**** AVAILABLE DATA

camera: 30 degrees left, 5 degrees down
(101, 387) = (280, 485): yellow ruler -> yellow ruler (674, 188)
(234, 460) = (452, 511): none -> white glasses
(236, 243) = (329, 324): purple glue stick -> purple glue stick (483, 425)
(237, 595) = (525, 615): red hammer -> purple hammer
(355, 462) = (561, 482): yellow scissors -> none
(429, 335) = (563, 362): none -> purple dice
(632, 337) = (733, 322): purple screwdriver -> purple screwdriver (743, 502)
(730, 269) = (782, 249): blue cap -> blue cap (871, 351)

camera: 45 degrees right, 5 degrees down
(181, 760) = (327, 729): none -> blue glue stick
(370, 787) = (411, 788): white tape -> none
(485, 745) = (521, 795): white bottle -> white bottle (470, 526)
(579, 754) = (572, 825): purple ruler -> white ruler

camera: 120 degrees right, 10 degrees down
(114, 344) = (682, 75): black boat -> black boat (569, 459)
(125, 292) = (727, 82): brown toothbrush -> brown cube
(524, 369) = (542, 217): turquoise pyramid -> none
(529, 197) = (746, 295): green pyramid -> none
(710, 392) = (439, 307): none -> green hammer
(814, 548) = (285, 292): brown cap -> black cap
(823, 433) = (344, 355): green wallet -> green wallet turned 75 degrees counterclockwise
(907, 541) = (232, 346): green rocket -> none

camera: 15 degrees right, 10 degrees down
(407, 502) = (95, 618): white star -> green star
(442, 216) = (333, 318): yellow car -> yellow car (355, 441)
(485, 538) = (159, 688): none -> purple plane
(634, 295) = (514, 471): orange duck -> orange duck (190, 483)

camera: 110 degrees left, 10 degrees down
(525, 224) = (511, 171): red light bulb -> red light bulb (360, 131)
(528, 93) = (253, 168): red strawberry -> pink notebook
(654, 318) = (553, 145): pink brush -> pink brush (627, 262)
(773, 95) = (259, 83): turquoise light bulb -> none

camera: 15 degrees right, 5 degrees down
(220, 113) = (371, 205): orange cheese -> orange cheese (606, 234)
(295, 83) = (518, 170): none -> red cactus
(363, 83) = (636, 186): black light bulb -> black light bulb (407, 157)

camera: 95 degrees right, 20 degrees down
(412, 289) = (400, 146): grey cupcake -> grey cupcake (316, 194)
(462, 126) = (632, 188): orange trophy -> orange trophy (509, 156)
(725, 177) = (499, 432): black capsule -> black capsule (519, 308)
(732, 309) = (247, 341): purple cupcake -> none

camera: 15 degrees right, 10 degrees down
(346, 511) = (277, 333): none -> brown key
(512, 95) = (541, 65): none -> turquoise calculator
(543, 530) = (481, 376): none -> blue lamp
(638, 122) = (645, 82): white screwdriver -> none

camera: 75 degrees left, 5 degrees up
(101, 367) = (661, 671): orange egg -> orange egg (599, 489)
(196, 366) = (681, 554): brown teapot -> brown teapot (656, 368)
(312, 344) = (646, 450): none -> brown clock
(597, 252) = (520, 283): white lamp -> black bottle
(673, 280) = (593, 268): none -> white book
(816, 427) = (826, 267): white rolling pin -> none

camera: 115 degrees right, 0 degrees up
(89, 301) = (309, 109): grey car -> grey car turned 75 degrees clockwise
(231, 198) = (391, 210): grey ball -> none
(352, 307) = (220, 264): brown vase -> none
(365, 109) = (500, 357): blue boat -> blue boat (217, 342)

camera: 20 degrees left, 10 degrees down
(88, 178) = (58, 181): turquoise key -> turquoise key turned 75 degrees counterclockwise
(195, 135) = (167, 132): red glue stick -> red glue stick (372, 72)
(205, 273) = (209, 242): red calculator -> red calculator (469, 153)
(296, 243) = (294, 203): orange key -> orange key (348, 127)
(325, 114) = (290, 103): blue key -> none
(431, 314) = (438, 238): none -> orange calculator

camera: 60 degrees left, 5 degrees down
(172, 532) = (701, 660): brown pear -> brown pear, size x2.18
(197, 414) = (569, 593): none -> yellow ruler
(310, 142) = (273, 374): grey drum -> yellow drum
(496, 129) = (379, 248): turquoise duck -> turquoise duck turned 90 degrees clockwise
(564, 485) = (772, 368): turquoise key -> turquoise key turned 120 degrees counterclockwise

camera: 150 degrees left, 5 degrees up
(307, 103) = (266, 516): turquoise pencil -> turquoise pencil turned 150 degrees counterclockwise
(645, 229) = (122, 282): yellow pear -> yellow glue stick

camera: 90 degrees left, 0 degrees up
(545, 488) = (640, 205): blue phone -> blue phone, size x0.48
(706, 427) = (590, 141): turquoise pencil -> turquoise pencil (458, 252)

********

#### ACTIVITY
Take every line from the listing above that includes the word "stick" and copy it.

#### EXERCISE RESPONSE
(236, 243) = (329, 324): purple glue stick -> purple glue stick (483, 425)
(181, 760) = (327, 729): none -> blue glue stick
(195, 135) = (167, 132): red glue stick -> red glue stick (372, 72)
(645, 229) = (122, 282): yellow pear -> yellow glue stick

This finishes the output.